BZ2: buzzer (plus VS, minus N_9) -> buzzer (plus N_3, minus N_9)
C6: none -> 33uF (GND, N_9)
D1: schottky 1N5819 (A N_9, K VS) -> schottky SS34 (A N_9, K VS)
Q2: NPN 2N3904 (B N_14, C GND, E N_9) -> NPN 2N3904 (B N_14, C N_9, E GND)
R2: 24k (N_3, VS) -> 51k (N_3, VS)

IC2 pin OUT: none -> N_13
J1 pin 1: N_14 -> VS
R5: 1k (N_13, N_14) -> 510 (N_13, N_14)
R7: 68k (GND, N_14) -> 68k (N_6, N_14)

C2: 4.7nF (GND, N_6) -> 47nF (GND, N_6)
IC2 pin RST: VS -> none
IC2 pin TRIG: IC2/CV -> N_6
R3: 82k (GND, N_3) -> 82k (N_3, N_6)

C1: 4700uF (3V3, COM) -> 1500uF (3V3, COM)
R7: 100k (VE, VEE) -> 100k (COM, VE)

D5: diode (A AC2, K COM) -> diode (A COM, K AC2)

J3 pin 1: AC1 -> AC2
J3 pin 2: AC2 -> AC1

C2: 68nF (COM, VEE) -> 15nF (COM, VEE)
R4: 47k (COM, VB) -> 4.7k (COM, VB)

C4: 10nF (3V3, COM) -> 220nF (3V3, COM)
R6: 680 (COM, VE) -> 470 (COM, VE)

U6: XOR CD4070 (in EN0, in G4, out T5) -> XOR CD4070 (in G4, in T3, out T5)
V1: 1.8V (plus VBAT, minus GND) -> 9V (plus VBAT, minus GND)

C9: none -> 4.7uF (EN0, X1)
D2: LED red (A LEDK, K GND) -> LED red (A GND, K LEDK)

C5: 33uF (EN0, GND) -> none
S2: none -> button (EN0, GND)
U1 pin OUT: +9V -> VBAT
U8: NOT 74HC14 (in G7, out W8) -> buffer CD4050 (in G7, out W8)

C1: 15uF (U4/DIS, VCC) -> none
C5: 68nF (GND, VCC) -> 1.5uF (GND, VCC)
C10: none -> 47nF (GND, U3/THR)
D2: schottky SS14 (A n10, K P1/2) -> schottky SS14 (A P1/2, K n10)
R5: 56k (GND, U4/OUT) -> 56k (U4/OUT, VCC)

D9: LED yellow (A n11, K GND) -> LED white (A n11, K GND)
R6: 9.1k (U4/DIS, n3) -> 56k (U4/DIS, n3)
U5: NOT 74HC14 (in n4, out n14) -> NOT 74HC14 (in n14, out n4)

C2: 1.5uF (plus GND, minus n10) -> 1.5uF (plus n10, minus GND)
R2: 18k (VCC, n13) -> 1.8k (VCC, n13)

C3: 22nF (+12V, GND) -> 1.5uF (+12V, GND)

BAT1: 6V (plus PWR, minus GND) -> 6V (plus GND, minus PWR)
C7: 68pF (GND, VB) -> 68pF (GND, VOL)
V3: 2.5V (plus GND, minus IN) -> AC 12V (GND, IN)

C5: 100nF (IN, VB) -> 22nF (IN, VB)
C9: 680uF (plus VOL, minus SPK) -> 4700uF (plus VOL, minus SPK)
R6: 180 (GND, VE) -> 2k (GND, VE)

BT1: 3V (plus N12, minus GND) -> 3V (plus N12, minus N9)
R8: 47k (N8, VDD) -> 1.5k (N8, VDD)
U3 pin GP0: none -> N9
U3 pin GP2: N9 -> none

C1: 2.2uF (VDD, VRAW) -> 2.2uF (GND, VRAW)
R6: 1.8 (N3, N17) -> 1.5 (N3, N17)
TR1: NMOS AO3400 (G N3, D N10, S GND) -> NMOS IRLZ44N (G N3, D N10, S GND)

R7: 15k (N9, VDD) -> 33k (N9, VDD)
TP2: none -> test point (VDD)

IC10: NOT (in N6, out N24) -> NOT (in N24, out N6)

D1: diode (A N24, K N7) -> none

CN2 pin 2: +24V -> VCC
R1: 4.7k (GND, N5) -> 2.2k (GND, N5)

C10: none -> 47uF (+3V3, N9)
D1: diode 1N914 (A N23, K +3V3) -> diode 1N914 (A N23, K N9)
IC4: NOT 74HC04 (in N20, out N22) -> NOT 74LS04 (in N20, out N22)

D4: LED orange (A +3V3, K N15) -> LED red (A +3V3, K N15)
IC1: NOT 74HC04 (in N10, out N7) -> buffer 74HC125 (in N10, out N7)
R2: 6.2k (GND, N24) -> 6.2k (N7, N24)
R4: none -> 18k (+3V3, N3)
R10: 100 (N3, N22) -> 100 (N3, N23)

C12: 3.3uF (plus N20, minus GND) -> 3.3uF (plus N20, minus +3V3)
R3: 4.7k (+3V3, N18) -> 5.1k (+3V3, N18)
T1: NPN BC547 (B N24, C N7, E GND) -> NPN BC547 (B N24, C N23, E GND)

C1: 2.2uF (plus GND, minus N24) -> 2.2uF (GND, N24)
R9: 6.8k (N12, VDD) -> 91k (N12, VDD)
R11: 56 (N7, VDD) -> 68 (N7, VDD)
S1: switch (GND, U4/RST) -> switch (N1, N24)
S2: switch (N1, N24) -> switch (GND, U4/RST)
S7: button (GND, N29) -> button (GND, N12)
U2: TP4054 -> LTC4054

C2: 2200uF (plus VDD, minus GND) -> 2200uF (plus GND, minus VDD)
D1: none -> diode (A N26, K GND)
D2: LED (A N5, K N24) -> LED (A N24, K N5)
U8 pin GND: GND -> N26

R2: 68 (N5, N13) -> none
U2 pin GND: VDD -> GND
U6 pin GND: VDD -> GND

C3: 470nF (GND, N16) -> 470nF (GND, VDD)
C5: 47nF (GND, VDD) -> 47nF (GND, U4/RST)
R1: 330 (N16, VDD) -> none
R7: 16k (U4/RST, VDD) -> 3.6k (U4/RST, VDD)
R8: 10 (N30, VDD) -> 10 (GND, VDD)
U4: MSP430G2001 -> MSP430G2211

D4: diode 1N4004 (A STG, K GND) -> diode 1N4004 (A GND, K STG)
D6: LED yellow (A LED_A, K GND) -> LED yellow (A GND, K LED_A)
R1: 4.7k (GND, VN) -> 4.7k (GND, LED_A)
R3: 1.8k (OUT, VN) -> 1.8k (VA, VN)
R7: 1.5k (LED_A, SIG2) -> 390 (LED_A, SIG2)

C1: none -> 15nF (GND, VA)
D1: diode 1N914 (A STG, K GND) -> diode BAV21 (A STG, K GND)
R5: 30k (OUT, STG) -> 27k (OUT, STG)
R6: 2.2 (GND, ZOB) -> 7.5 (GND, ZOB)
# # # #
## WHAT IS NEEDED:
Where the data above reaches the line holding "R3: 4.7k (+3V3, N18) -> 5.1k (+3V3, N18)", begin printing, and stop after the line holding "D2: LED (A N5, K N24) -> LED (A N24, K N5)". Each line must be reproduced exactly, with nothing else added.

## ANSWER FOR THIS EXERCISE:
R3: 4.7k (+3V3, N18) -> 5.1k (+3V3, N18)
T1: NPN BC547 (B N24, C N7, E GND) -> NPN BC547 (B N24, C N23, E GND)

C1: 2.2uF (plus GND, minus N24) -> 2.2uF (GND, N24)
R9: 6.8k (N12, VDD) -> 91k (N12, VDD)
R11: 56 (N7, VDD) -> 68 (N7, VDD)
S1: switch (GND, U4/RST) -> switch (N1, N24)
S2: switch (N1, N24) -> switch (GND, U4/RST)
S7: button (GND, N29) -> button (GND, N12)
U2: TP4054 -> LTC4054

C2: 2200uF (plus VDD, minus GND) -> 2200uF (plus GND, minus VDD)
D1: none -> diode (A N26, K GND)
D2: LED (A N5, K N24) -> LED (A N24, K N5)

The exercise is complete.